Action item: Set down, please, the line that contains "black star: (86, 106) -> (62, 121), moved" and every line that follows it to the end of the records, exactly; do not include pictures.
--- Information Enclosed Below ---
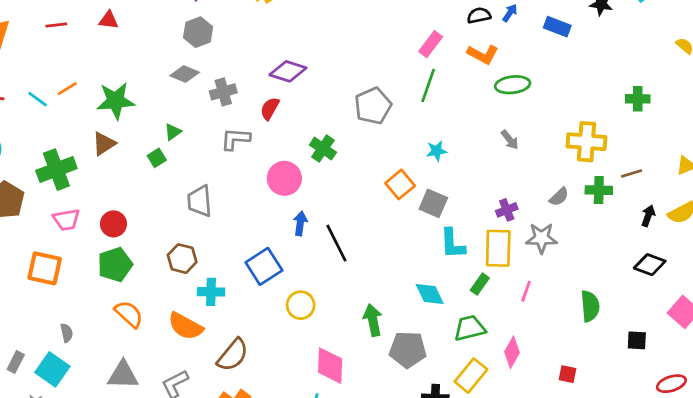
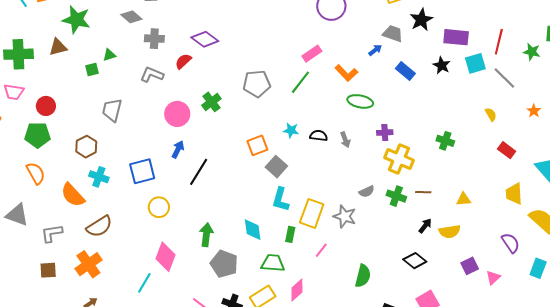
black semicircle: (479, 15) -> (319, 136), moved
purple cross: (507, 210) -> (385, 133), moved
black line: (336, 243) -> (199, 172), turned 40
green rectangle: (480, 284) -> (290, 234), turned -42

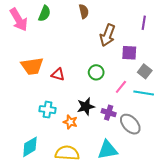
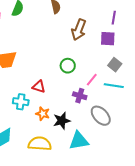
purple square: (129, 53) -> (108, 39), moved
red triangle: (58, 74) -> (39, 87), moved
black star: (86, 106) -> (62, 121), moved
purple cross: (109, 113) -> (80, 96), moved

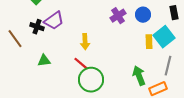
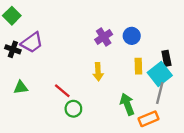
black rectangle: (174, 13) -> (166, 58), moved
cyan square: (164, 37) -> (160, 74), moved
yellow arrow: (85, 42) -> (98, 72), moved
green circle: (91, 80) -> (73, 109), size x0.6

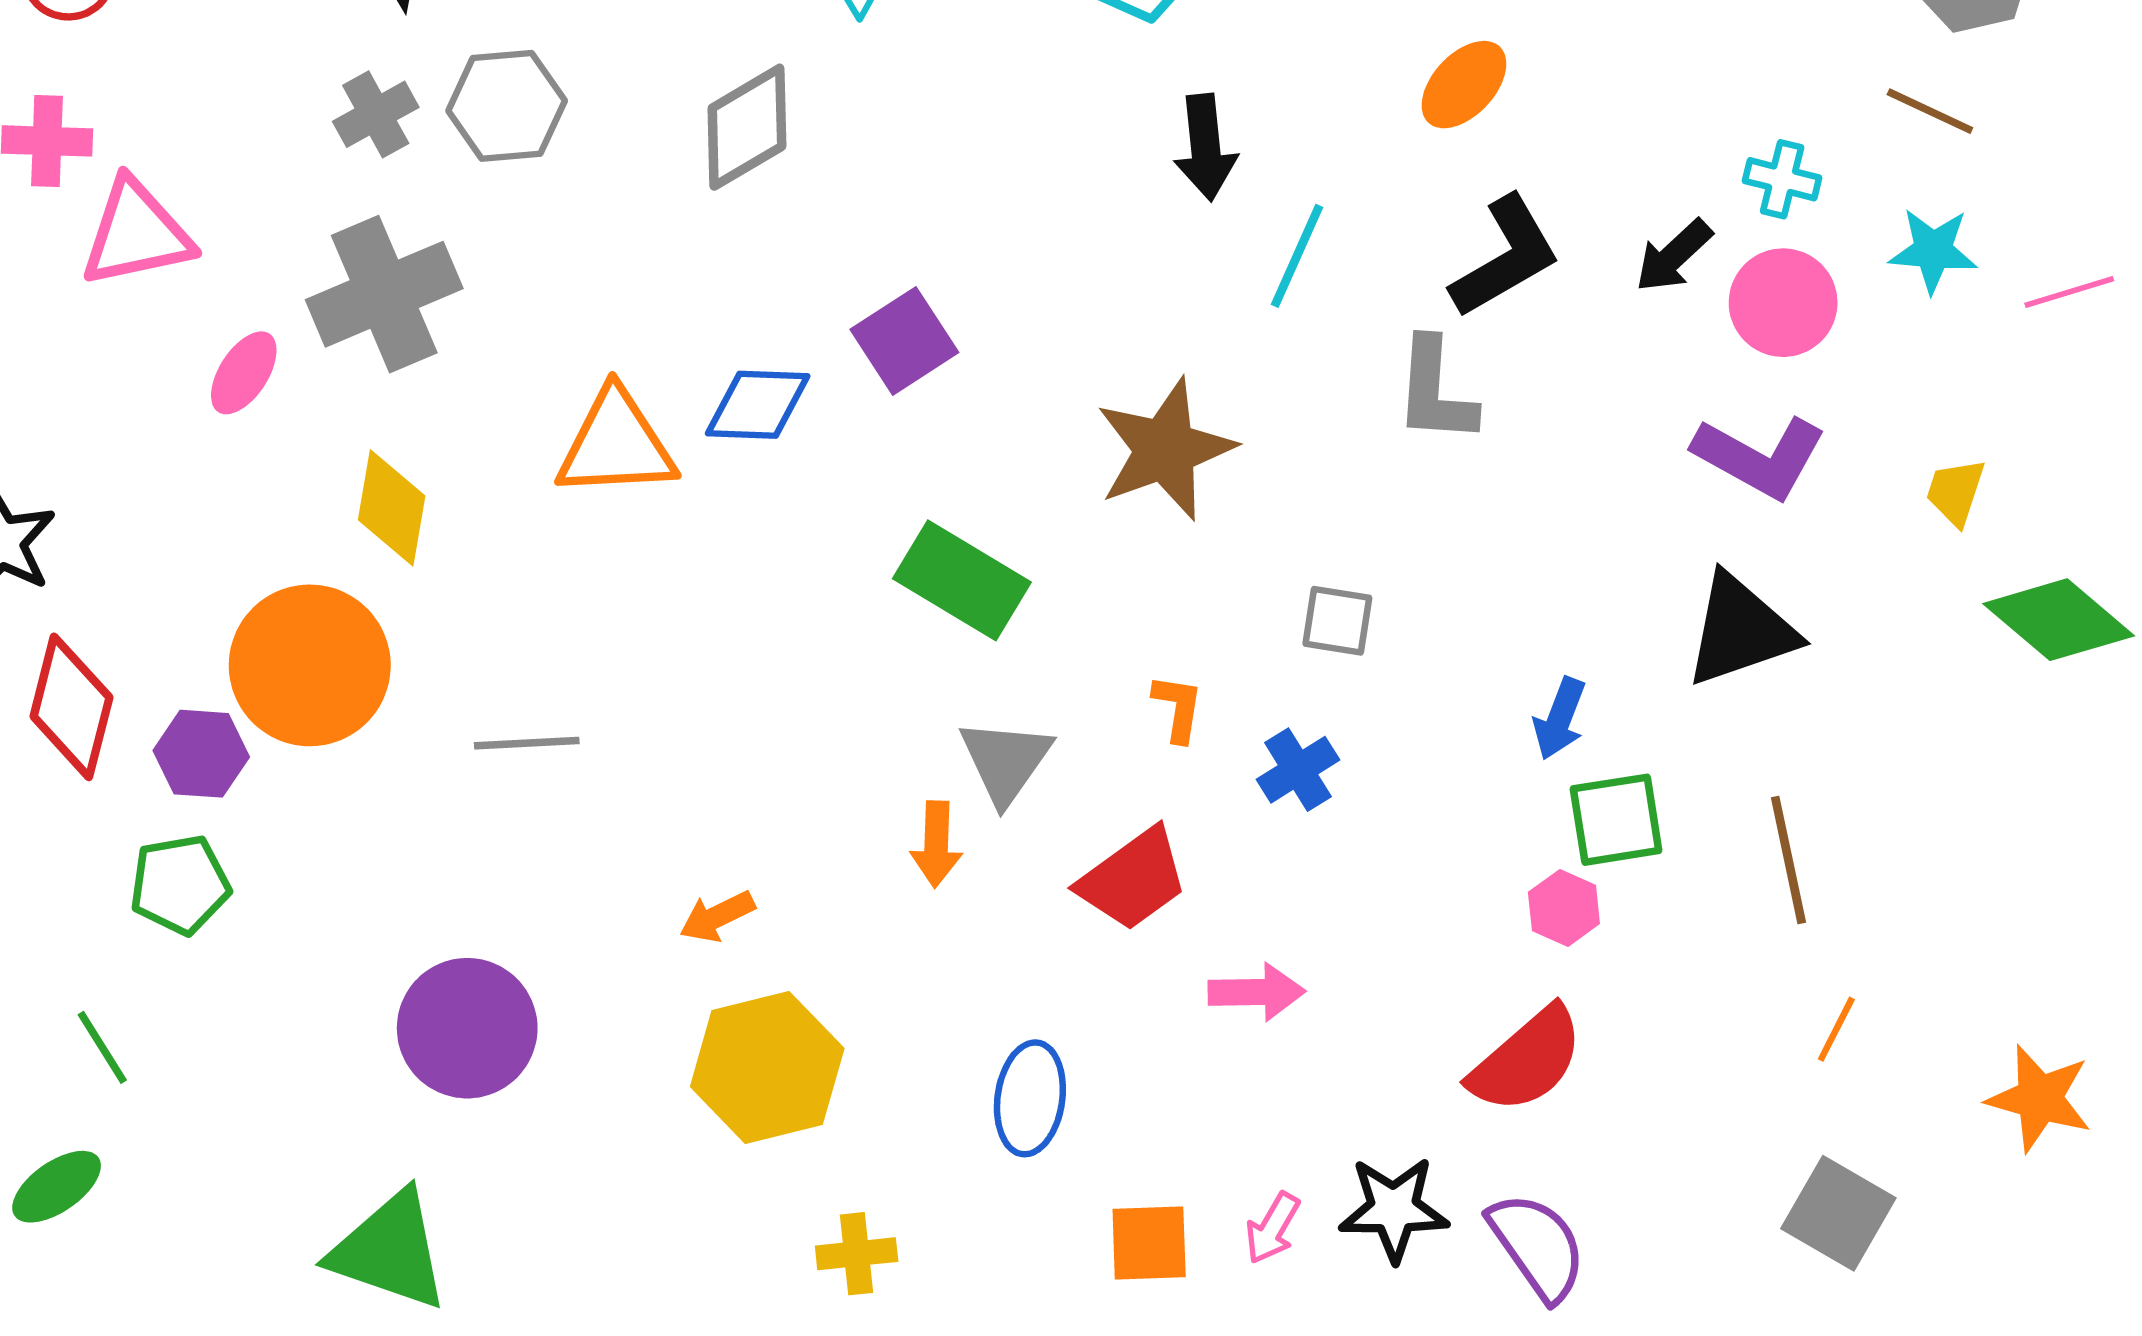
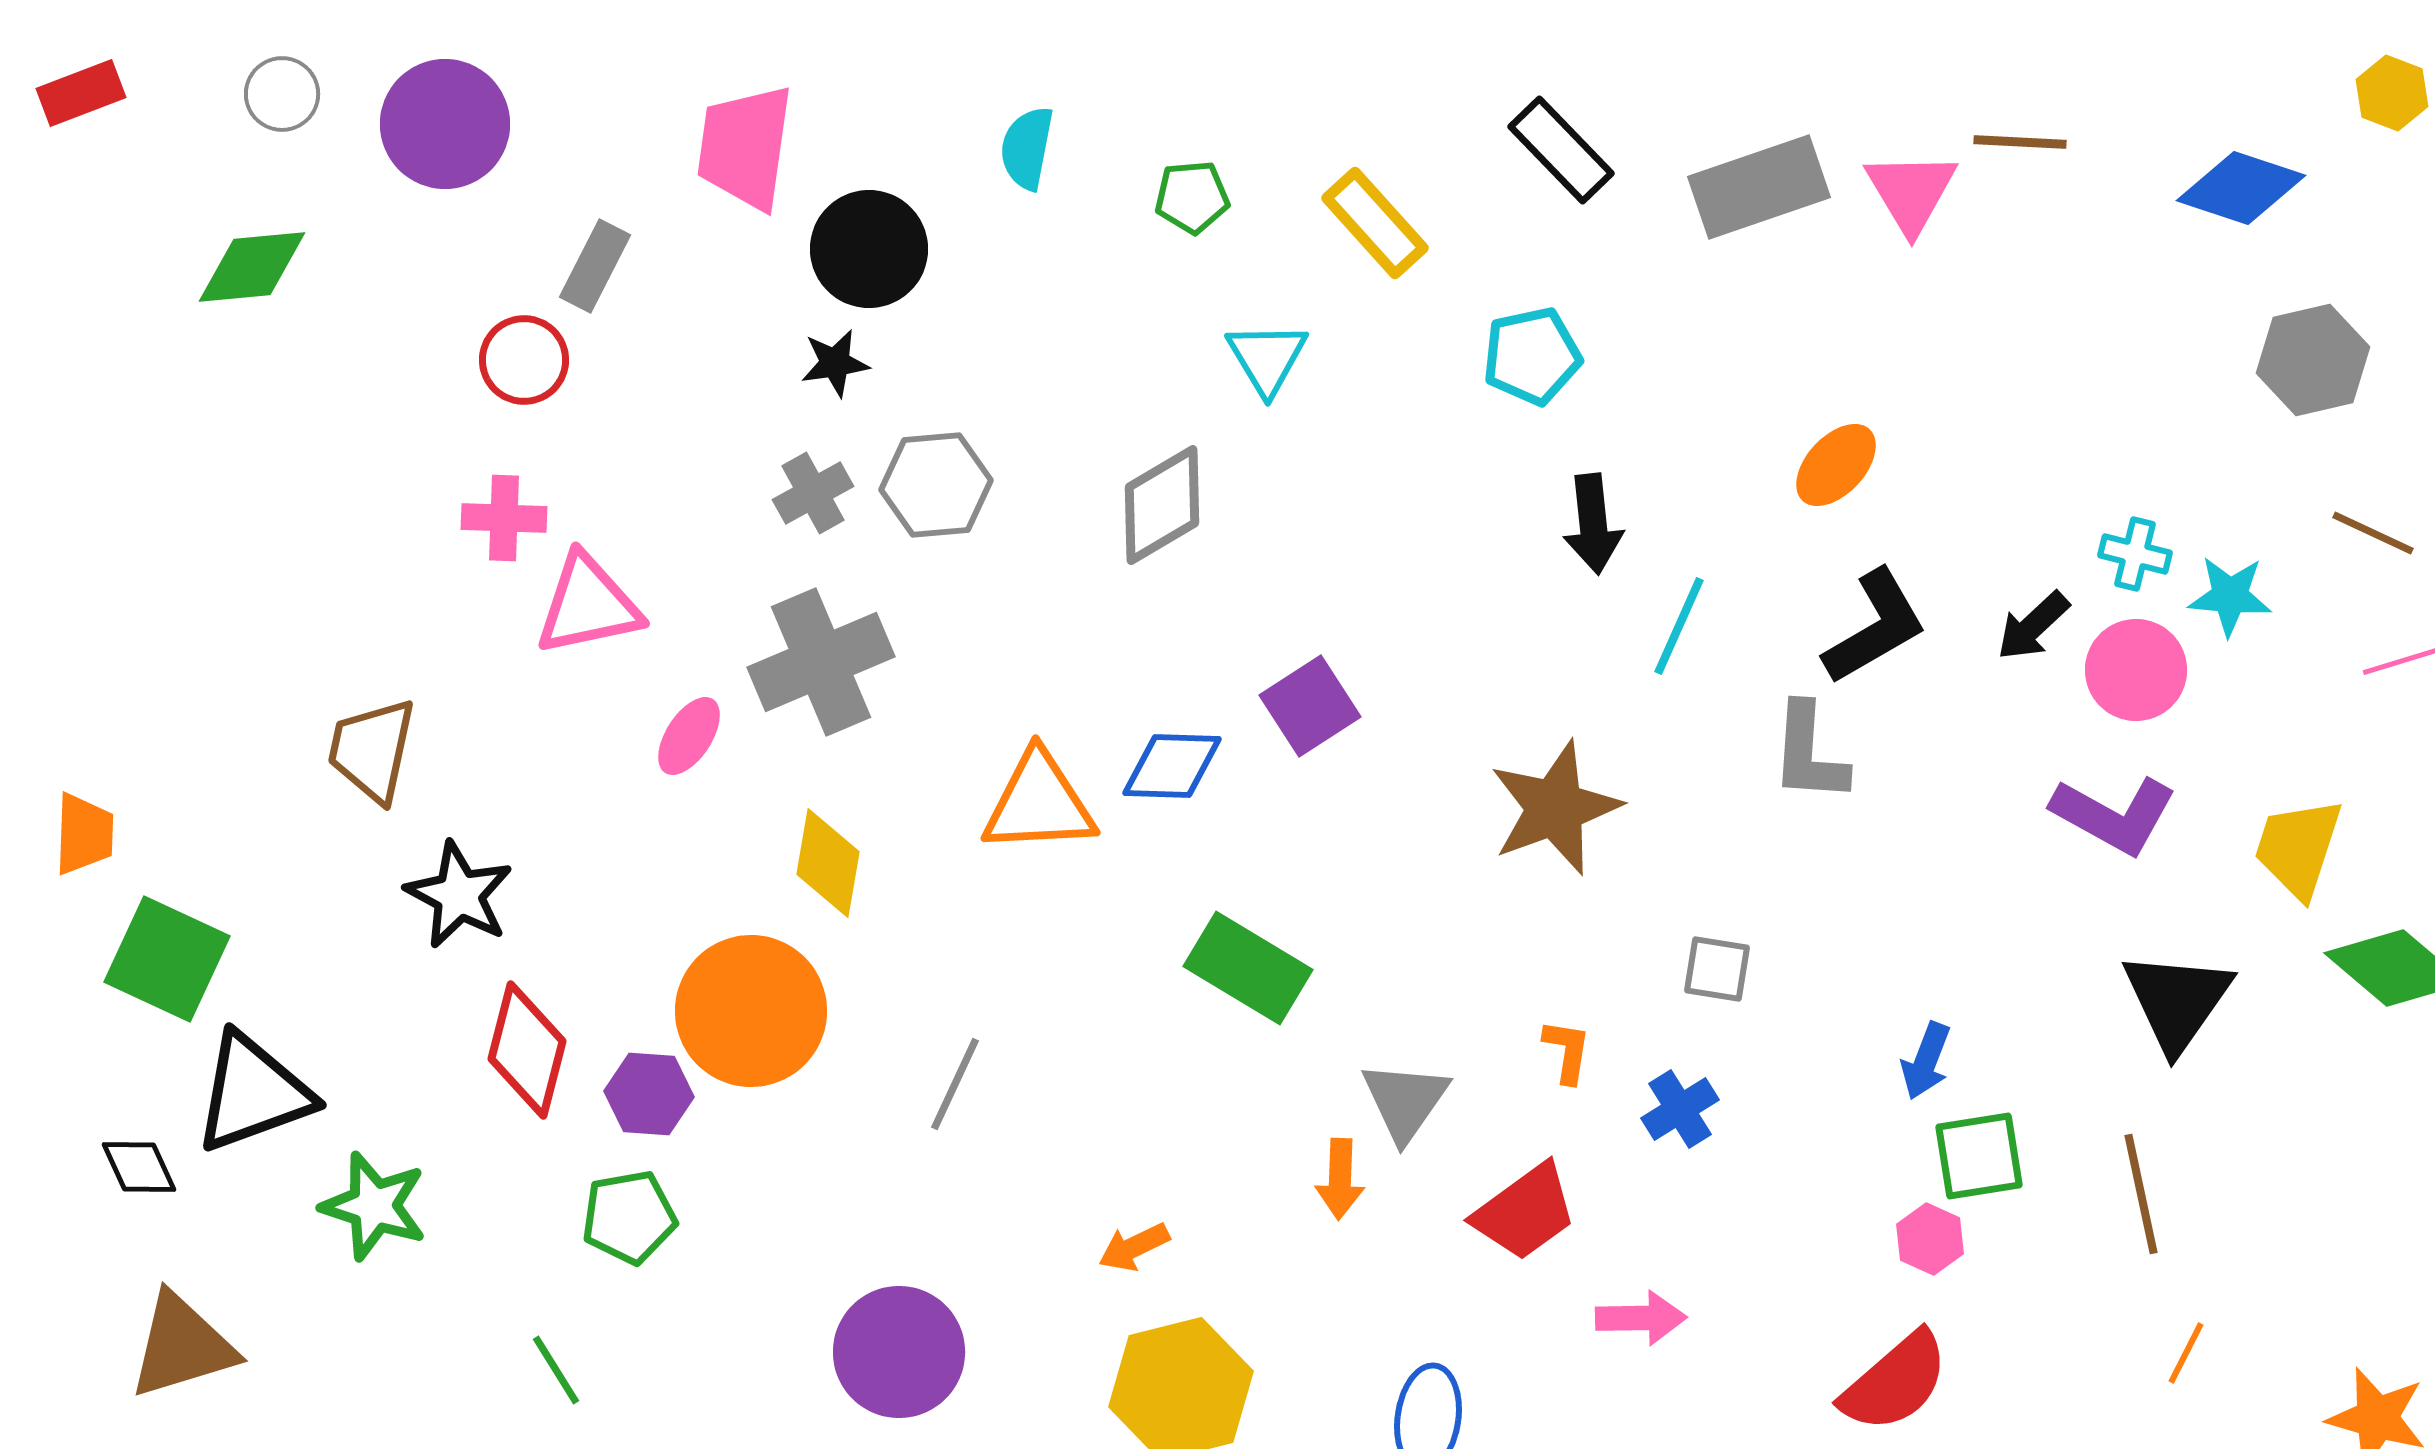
brown line: (1930, 111) -> (2373, 533), moved
cyan star: (1933, 251) -> (2230, 596), moved
yellow trapezoid: (1955, 492) -> (2298, 848), size x1.6
green rectangle: (962, 580) -> (1248, 968), moved
black triangle: (1741, 630) -> (2177, 1001), moved, turned -36
gray line: (527, 743) -> (955, 1084), turned -62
--- End of Enclosed Information ---
Expected output:
black star: (86, 106) -> (62, 121), moved
purple cross: (109, 113) -> (80, 96), moved

black rectangle: (174, 13) -> (166, 58), moved
cyan square: (164, 37) -> (160, 74), moved
yellow arrow: (85, 42) -> (98, 72), moved
green circle: (91, 80) -> (73, 109), size x0.6

brown line: (1930, 111) -> (2373, 533), moved
cyan star: (1933, 251) -> (2230, 596), moved
yellow trapezoid: (1955, 492) -> (2298, 848), size x1.6
green rectangle: (962, 580) -> (1248, 968), moved
black triangle: (1741, 630) -> (2177, 1001), moved, turned -36
gray line: (527, 743) -> (955, 1084), turned -62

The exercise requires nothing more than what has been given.